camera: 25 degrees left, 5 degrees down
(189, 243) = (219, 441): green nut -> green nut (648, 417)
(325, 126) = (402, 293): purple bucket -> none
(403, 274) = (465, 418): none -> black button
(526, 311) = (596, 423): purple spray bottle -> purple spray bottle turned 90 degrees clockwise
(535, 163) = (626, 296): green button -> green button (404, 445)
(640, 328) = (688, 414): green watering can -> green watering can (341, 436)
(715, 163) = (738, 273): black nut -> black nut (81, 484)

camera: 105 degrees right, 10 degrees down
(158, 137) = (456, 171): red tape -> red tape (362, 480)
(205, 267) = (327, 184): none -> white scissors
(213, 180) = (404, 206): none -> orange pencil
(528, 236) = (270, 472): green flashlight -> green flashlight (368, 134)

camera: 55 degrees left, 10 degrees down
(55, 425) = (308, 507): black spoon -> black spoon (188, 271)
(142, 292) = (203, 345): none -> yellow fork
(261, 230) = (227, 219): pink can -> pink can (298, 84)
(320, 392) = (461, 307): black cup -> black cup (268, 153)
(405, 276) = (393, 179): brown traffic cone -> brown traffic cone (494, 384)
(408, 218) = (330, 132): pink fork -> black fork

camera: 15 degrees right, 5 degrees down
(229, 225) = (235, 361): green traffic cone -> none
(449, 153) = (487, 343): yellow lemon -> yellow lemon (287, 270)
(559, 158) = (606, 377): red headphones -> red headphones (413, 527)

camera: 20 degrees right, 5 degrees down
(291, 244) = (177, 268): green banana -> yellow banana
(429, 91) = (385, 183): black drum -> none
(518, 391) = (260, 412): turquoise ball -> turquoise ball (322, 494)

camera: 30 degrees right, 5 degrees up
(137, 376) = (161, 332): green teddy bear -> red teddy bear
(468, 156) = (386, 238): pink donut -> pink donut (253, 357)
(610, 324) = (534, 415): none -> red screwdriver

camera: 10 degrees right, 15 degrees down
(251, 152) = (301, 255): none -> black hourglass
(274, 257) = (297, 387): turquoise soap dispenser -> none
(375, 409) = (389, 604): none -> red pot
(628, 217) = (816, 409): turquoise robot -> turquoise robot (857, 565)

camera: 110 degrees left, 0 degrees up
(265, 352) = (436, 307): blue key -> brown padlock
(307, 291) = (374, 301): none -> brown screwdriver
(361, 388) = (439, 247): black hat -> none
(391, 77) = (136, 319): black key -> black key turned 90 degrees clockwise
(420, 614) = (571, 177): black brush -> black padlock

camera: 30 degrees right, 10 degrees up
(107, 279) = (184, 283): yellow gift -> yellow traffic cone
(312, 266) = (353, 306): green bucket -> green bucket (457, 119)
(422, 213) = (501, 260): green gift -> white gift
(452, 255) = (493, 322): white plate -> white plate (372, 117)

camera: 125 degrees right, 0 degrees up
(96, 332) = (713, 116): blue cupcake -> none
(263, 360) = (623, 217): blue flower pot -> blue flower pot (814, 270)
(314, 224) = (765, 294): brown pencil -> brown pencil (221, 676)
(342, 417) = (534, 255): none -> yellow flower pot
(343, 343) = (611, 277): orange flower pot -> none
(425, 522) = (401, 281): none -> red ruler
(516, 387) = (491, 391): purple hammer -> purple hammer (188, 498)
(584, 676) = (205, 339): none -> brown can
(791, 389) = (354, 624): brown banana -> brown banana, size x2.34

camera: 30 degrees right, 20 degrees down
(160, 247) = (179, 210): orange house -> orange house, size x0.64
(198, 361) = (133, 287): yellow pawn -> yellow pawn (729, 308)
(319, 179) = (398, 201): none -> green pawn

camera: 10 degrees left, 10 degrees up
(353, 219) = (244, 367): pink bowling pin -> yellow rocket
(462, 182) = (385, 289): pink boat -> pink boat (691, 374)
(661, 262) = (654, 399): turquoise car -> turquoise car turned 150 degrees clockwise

.....

> _WORK ITEM_
Print all the data exactly as shown above.

> _FINAL ANSWER_
camera: 25 degrees left, 5 degrees down
(189, 243) = (219, 441): green nut -> green nut (648, 417)
(325, 126) = (402, 293): purple bucket -> none
(403, 274) = (465, 418): none -> black button
(526, 311) = (596, 423): purple spray bottle -> purple spray bottle turned 90 degrees clockwise
(535, 163) = (626, 296): green button -> green button (404, 445)
(640, 328) = (688, 414): green watering can -> green watering can (341, 436)
(715, 163) = (738, 273): black nut -> black nut (81, 484)

camera: 105 degrees right, 10 degrees down
(158, 137) = (456, 171): red tape -> red tape (362, 480)
(205, 267) = (327, 184): none -> white scissors
(213, 180) = (404, 206): none -> orange pencil
(528, 236) = (270, 472): green flashlight -> green flashlight (368, 134)

camera: 55 degrees left, 10 degrees down
(55, 425) = (308, 507): black spoon -> black spoon (188, 271)
(142, 292) = (203, 345): none -> yellow fork
(261, 230) = (227, 219): pink can -> pink can (298, 84)
(320, 392) = (461, 307): black cup -> black cup (268, 153)
(405, 276) = (393, 179): brown traffic cone -> brown traffic cone (494, 384)
(408, 218) = (330, 132): pink fork -> black fork

camera: 15 degrees right, 5 degrees down
(229, 225) = (235, 361): green traffic cone -> none
(449, 153) = (487, 343): yellow lemon -> yellow lemon (287, 270)
(559, 158) = (606, 377): red headphones -> red headphones (413, 527)

camera: 20 degrees right, 5 degrees down
(291, 244) = (177, 268): green banana -> yellow banana
(429, 91) = (385, 183): black drum -> none
(518, 391) = (260, 412): turquoise ball -> turquoise ball (322, 494)

camera: 30 degrees right, 5 degrees up
(137, 376) = (161, 332): green teddy bear -> red teddy bear
(468, 156) = (386, 238): pink donut -> pink donut (253, 357)
(610, 324) = (534, 415): none -> red screwdriver

camera: 10 degrees right, 15 degrees down
(251, 152) = (301, 255): none -> black hourglass
(274, 257) = (297, 387): turquoise soap dispenser -> none
(375, 409) = (389, 604): none -> red pot
(628, 217) = (816, 409): turquoise robot -> turquoise robot (857, 565)

camera: 110 degrees left, 0 degrees up
(265, 352) = (436, 307): blue key -> brown padlock
(307, 291) = (374, 301): none -> brown screwdriver
(361, 388) = (439, 247): black hat -> none
(391, 77) = (136, 319): black key -> black key turned 90 degrees clockwise
(420, 614) = (571, 177): black brush -> black padlock

camera: 30 degrees right, 10 degrees up
(107, 279) = (184, 283): yellow gift -> yellow traffic cone
(312, 266) = (353, 306): green bucket -> green bucket (457, 119)
(422, 213) = (501, 260): green gift -> white gift
(452, 255) = (493, 322): white plate -> white plate (372, 117)

camera: 125 degrees right, 0 degrees up
(96, 332) = (713, 116): blue cupcake -> none
(263, 360) = (623, 217): blue flower pot -> blue flower pot (814, 270)
(314, 224) = (765, 294): brown pencil -> brown pencil (221, 676)
(342, 417) = (534, 255): none -> yellow flower pot
(343, 343) = (611, 277): orange flower pot -> none
(425, 522) = (401, 281): none -> red ruler
(516, 387) = (491, 391): purple hammer -> purple hammer (188, 498)
(584, 676) = (205, 339): none -> brown can
(791, 389) = (354, 624): brown banana -> brown banana, size x2.34

camera: 30 degrees right, 20 degrees down
(160, 247) = (179, 210): orange house -> orange house, size x0.64
(198, 361) = (133, 287): yellow pawn -> yellow pawn (729, 308)
(319, 179) = (398, 201): none -> green pawn

camera: 10 degrees left, 10 degrees up
(353, 219) = (244, 367): pink bowling pin -> yellow rocket
(462, 182) = (385, 289): pink boat -> pink boat (691, 374)
(661, 262) = (654, 399): turquoise car -> turquoise car turned 150 degrees clockwise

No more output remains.